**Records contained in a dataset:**
◇ ◇ ◇ ◇

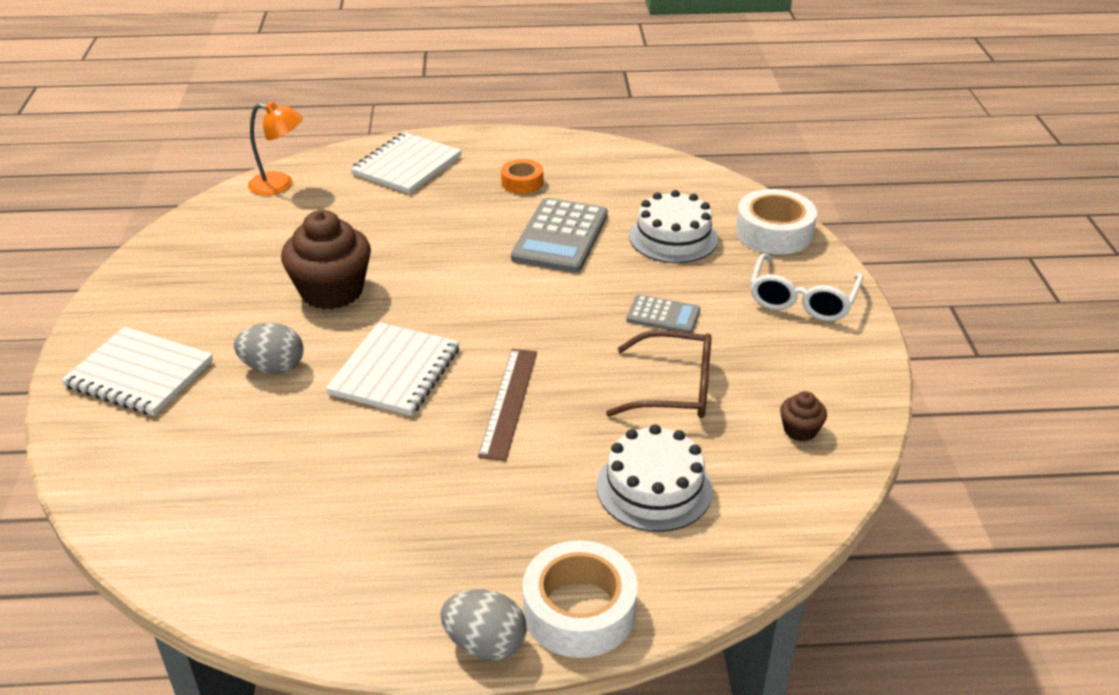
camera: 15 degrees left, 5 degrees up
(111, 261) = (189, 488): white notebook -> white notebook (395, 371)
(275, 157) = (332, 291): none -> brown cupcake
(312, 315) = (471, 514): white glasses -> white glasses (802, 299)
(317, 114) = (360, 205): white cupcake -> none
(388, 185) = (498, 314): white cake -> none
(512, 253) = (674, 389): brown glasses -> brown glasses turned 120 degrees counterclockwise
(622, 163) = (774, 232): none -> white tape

◇ ◇ ◇ ◇

**What the task asks:** Total the lines of the data that include the word "white", and give that total as the sole response.

**Output for this task:** 5